> _Task_
Extract every line starting at the line that contains "LINE3 pin AO: D0 -> D4" and ending with the final line of the data, inclusive; give only those lines, word for word.

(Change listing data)
********

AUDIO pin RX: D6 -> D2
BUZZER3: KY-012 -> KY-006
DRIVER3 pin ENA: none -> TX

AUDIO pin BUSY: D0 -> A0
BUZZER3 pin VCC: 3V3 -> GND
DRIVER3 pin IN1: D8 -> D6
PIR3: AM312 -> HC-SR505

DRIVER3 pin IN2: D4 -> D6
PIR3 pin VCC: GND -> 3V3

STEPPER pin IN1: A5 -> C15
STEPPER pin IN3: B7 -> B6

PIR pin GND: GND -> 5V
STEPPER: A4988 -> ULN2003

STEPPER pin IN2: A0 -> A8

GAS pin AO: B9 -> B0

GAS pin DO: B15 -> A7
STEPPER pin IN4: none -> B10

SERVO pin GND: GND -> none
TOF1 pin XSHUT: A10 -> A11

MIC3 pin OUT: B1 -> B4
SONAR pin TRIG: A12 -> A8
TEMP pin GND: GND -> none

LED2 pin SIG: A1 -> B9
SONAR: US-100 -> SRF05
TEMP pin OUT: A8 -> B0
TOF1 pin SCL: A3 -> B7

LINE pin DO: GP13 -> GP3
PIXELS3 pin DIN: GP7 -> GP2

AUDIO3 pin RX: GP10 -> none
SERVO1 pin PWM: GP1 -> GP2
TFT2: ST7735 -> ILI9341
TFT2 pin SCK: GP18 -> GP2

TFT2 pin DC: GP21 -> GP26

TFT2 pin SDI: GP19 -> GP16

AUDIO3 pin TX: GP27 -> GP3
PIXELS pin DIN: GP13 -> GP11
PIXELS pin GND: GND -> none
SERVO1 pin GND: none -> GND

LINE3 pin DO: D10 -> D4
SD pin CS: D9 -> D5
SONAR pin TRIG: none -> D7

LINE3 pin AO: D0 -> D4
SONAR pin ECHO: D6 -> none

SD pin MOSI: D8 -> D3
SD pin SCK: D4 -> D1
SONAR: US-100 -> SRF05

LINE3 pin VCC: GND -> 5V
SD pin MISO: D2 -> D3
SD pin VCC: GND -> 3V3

********

> _Finished exercise_
LINE3 pin AO: D0 -> D4
SONAR pin ECHO: D6 -> none

SD pin MOSI: D8 -> D3
SD pin SCK: D4 -> D1
SONAR: US-100 -> SRF05

LINE3 pin VCC: GND -> 5V
SD pin MISO: D2 -> D3
SD pin VCC: GND -> 3V3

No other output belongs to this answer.